Check each line of the listing below for "diode" and state how many lines contain it, with no other words.

** Opening Dataset records block **

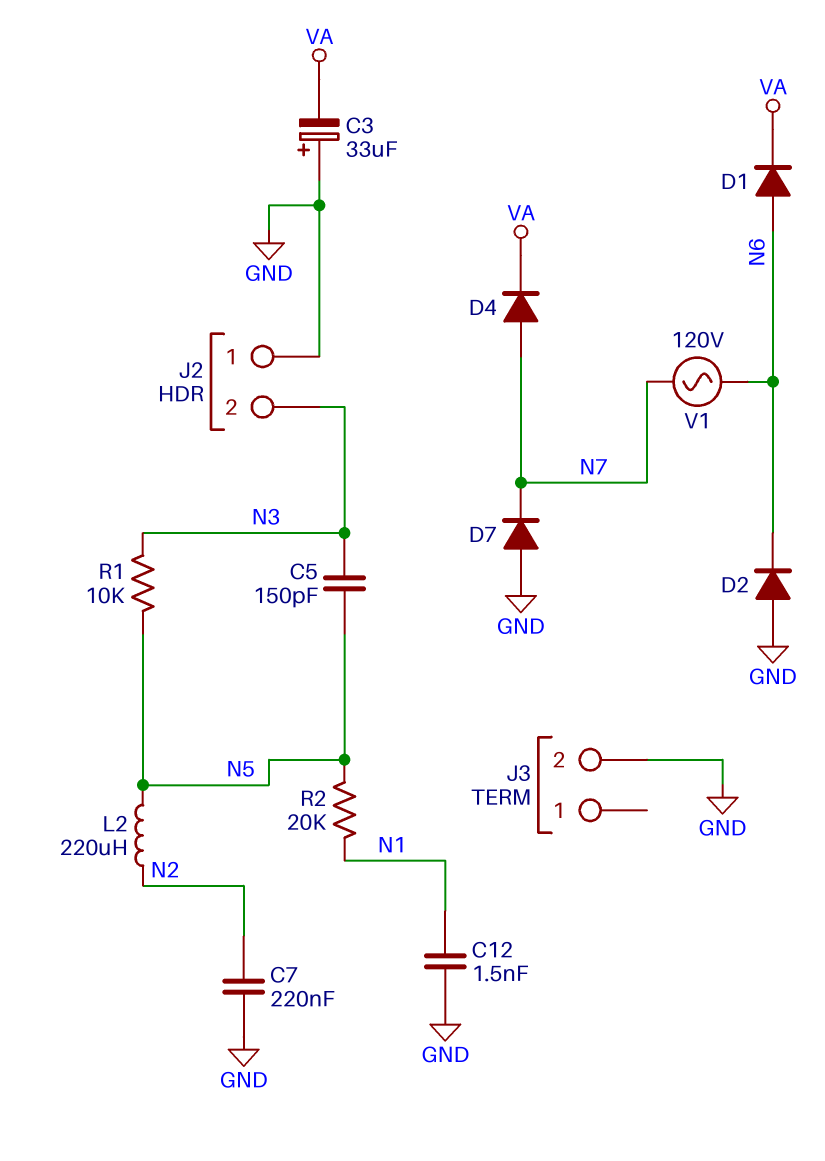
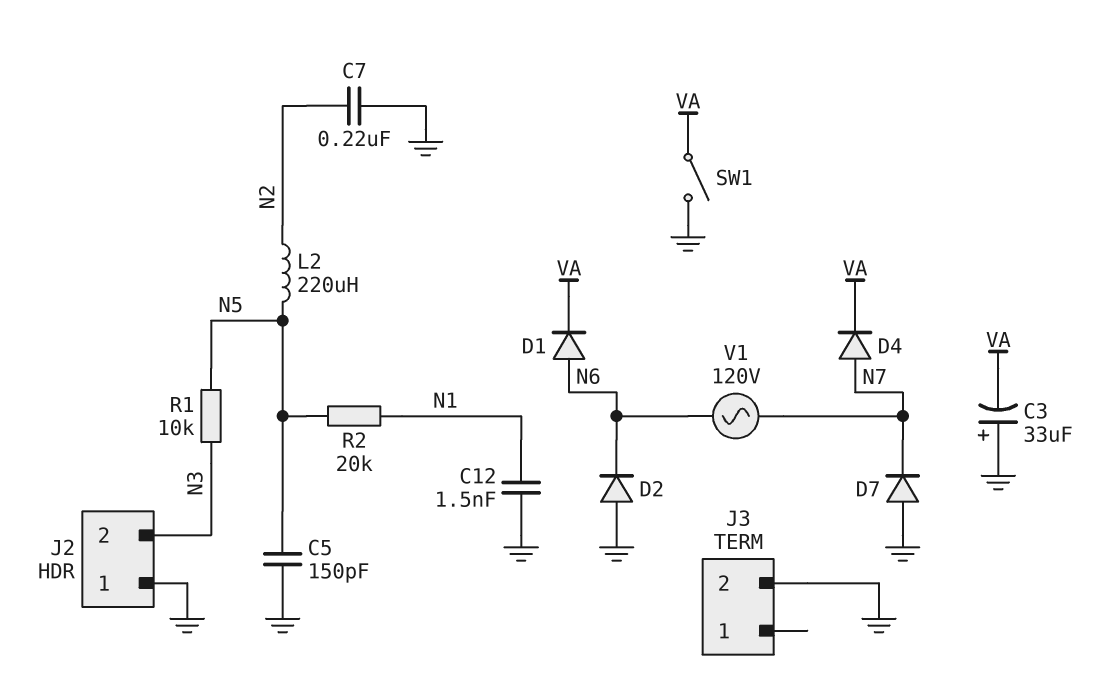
C5: 150pF (N3, N5) -> 150pF (GND, N5)
SW1: none -> switch (GND, VA)

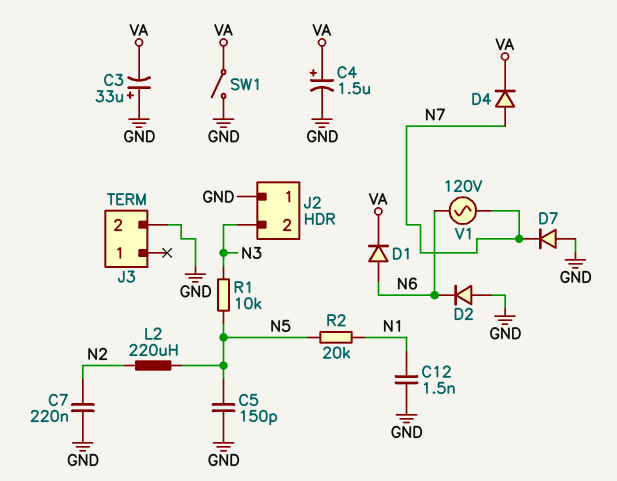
C4: none -> 1.5uF (plus VA, minus GND)

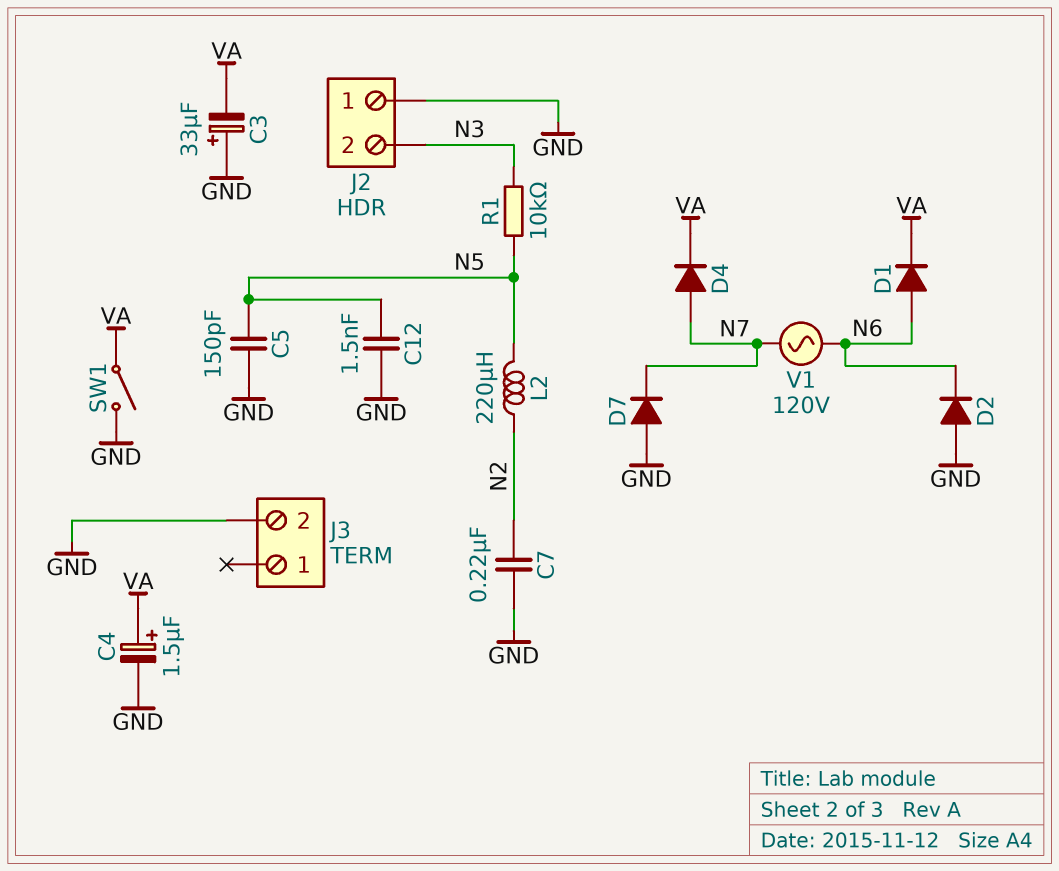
C12: 1.5nF (GND, N1) -> 1.5nF (GND, N5)
R2: 20k (N1, N5) -> none

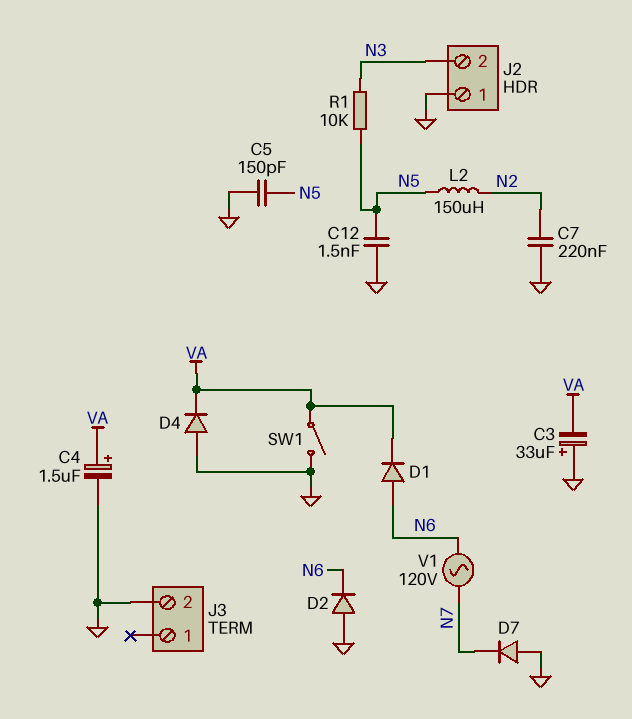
D4: diode (A N7, K VA) -> diode (A GND, K VA)
L2: 220uH (N2, N5) -> 150uH (N2, N5)

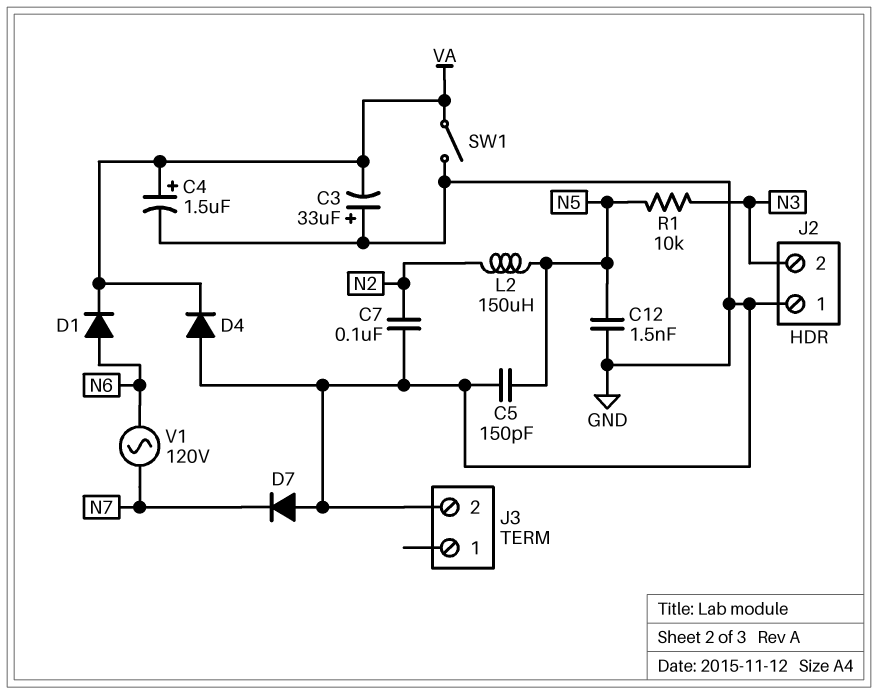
C7: 220nF (GND, N2) -> 100nF (GND, N2)
D2: diode (A GND, K N6) -> none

** Closing Dataset records block **

:: Written answer ::
2